╭─ Information given
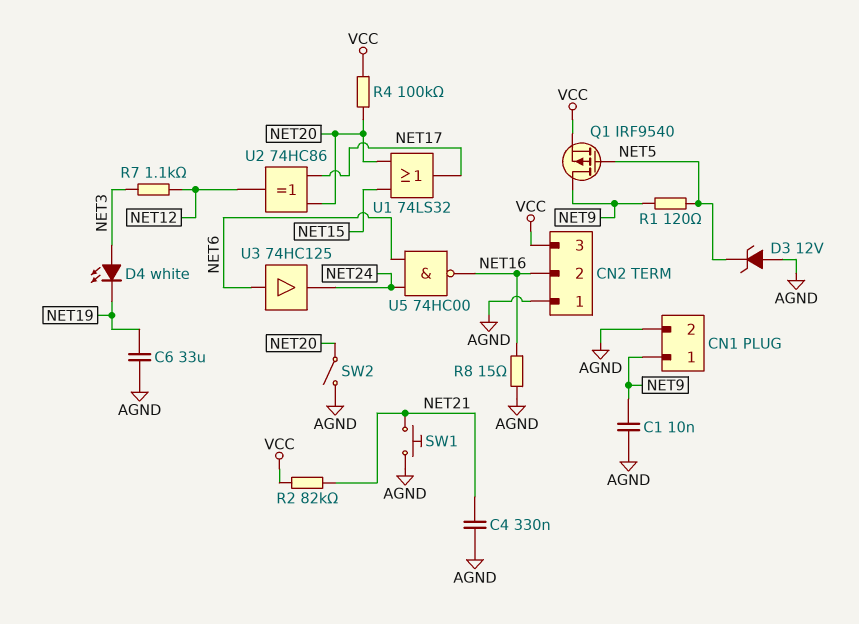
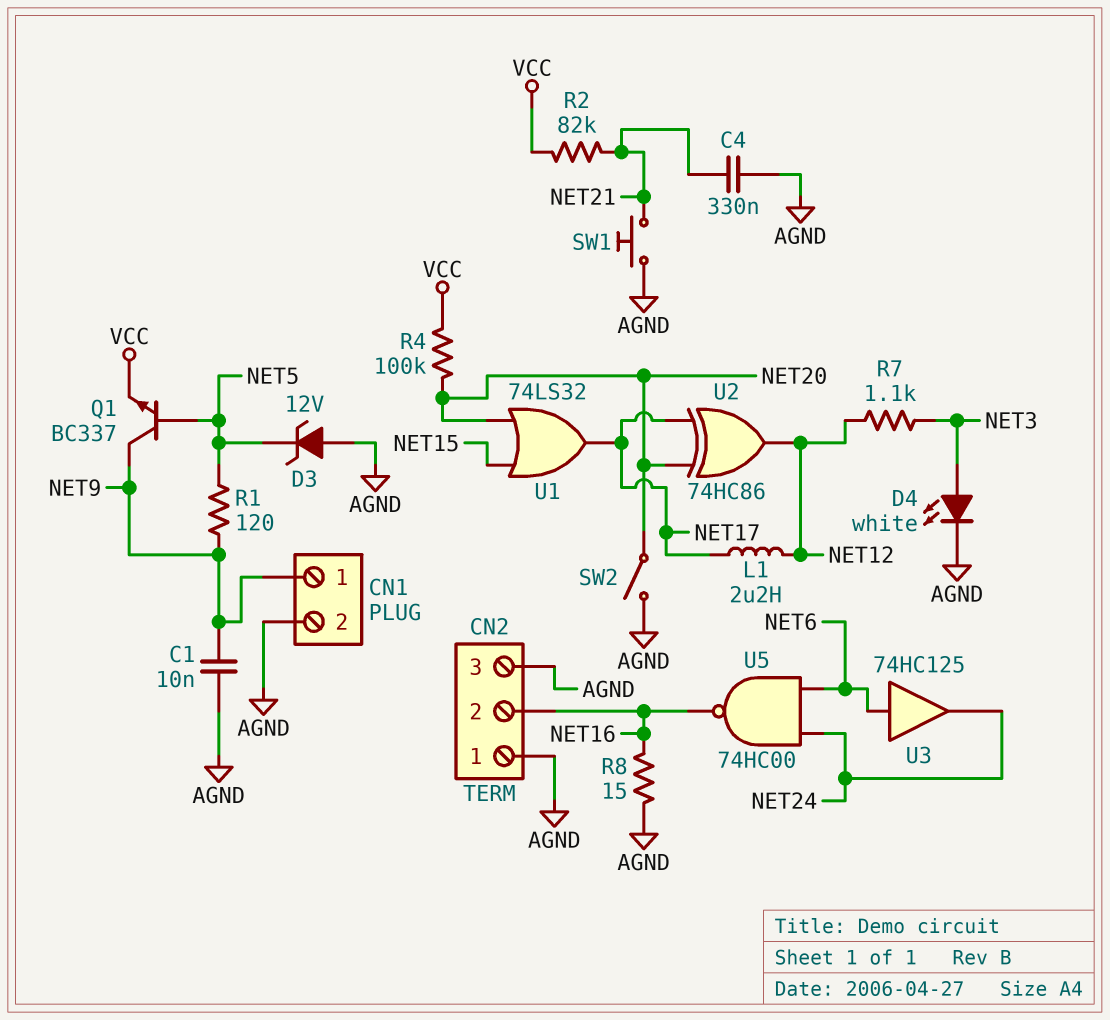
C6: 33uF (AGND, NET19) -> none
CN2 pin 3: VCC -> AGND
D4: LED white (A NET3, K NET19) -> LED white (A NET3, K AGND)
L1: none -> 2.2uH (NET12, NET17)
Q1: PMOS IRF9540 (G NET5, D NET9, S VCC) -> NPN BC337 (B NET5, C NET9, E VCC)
╰─
### [Exercise goal]
Copy every line of the records above that holds the word "AGND".

### [Response area]
C6: 33uF (AGND, NET19) -> none
CN2 pin 3: VCC -> AGND
D4: LED white (A NET3, K NET19) -> LED white (A NET3, K AGND)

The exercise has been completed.